- _EXERCISE TASK_:
Take the data below and write out exactly the lines from the one with "Mask anything matching" through the one with "Find regions matching carcinoma."; omit every other line.

Data records
•••••

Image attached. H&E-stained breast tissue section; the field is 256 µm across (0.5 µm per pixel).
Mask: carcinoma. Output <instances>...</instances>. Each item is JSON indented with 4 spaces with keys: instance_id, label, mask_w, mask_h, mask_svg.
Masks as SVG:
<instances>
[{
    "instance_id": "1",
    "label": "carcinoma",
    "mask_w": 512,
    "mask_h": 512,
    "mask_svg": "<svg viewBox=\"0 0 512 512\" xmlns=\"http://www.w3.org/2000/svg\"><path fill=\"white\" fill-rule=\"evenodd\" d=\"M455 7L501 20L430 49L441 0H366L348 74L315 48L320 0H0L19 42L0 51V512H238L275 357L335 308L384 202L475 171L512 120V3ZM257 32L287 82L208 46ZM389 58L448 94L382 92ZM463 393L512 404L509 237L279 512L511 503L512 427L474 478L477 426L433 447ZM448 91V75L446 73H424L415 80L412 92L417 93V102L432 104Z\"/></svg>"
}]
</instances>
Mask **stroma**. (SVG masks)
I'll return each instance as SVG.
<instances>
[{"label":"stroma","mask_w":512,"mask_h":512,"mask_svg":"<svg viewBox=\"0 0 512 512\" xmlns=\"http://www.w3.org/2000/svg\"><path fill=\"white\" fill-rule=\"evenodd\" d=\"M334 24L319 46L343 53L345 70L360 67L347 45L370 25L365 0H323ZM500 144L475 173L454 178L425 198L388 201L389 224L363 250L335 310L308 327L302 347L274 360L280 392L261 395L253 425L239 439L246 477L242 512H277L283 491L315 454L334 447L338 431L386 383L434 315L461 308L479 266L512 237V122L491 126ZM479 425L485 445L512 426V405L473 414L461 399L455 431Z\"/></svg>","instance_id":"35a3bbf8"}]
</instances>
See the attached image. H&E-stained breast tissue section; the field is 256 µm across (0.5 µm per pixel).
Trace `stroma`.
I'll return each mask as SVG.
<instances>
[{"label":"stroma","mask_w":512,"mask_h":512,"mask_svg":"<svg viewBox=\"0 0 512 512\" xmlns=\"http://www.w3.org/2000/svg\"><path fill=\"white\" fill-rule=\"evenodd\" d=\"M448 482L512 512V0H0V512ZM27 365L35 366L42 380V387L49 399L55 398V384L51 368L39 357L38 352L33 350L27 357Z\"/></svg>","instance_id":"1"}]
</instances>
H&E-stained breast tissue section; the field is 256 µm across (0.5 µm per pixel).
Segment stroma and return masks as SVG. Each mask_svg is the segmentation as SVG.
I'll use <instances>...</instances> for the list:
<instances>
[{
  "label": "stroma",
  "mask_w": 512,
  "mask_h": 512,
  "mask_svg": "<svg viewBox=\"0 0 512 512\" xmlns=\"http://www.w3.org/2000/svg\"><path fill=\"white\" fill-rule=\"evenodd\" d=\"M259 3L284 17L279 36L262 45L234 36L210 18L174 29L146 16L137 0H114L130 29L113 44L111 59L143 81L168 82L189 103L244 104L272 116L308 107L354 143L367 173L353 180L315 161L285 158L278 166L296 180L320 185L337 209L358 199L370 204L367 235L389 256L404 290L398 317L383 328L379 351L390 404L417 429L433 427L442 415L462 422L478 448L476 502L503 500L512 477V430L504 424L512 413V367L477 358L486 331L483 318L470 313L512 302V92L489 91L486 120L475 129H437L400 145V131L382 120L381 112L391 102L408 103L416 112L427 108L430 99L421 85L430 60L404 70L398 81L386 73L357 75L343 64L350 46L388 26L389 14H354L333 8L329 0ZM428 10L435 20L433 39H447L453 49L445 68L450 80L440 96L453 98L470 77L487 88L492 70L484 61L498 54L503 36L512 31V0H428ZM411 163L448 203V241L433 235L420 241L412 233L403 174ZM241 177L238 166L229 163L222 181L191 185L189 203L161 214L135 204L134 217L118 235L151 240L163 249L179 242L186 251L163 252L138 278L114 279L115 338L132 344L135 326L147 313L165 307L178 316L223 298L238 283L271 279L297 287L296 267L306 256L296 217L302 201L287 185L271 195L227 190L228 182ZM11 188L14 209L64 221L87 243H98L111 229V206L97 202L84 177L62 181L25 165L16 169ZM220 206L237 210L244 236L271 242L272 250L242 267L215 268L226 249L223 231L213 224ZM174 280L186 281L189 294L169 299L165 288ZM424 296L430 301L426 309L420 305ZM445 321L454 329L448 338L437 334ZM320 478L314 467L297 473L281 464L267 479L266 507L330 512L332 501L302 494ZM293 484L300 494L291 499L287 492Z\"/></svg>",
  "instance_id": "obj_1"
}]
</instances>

•••••

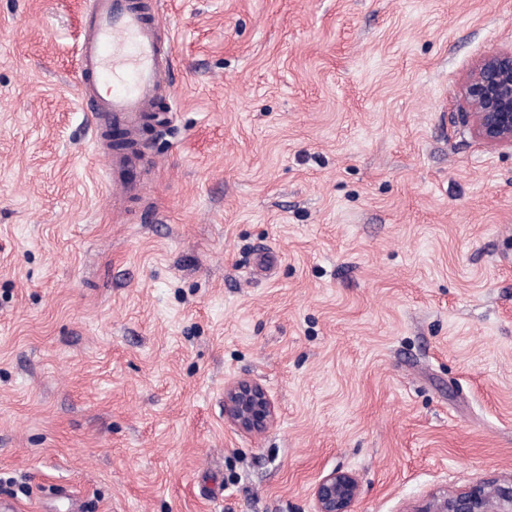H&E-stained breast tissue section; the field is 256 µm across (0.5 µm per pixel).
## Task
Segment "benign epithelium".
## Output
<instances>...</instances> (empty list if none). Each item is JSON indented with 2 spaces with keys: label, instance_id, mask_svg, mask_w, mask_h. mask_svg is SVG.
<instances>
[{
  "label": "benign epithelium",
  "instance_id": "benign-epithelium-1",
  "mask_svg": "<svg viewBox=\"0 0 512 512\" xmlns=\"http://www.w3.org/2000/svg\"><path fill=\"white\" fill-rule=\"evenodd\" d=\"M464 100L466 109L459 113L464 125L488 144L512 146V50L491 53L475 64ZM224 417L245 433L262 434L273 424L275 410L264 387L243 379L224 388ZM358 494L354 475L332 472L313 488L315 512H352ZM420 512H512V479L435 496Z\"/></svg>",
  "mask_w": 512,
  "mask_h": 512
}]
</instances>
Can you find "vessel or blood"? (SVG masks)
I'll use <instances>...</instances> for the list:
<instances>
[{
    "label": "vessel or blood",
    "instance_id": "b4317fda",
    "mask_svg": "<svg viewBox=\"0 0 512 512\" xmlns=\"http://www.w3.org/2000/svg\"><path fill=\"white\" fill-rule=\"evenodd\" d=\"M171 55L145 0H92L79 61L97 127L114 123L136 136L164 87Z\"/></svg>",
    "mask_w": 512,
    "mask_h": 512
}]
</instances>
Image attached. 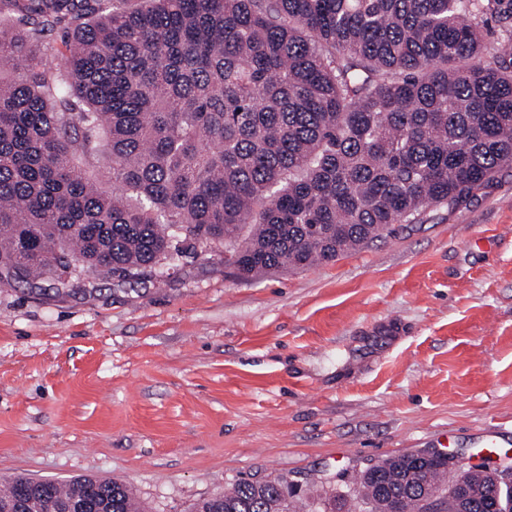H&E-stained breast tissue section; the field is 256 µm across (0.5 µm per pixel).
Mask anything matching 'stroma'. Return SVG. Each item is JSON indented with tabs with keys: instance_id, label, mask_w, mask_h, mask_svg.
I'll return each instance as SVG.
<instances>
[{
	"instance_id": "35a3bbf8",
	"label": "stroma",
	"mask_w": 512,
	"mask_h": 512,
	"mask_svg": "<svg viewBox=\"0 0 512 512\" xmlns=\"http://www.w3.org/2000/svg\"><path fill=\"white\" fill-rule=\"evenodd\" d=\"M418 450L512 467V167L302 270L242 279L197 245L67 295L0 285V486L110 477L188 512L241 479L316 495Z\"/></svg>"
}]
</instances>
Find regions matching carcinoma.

•••••

- _SOLUTION TO THIS PROBLEM_:
Mask anything matching 'stroma'. Return SVG. Each item is JSON indented with tabs with keys: instance_id, label, mask_w, mask_h, mask_svg.
I'll return each instance as SVG.
<instances>
[{
	"instance_id": "35a3bbf8",
	"label": "stroma",
	"mask_w": 512,
	"mask_h": 512,
	"mask_svg": "<svg viewBox=\"0 0 512 512\" xmlns=\"http://www.w3.org/2000/svg\"><path fill=\"white\" fill-rule=\"evenodd\" d=\"M418 450L512 467V167L302 270L242 279L197 245L67 295L0 285V486L110 477L188 512L241 479L316 495Z\"/></svg>"
}]
</instances>
Find regions matching carcinoma.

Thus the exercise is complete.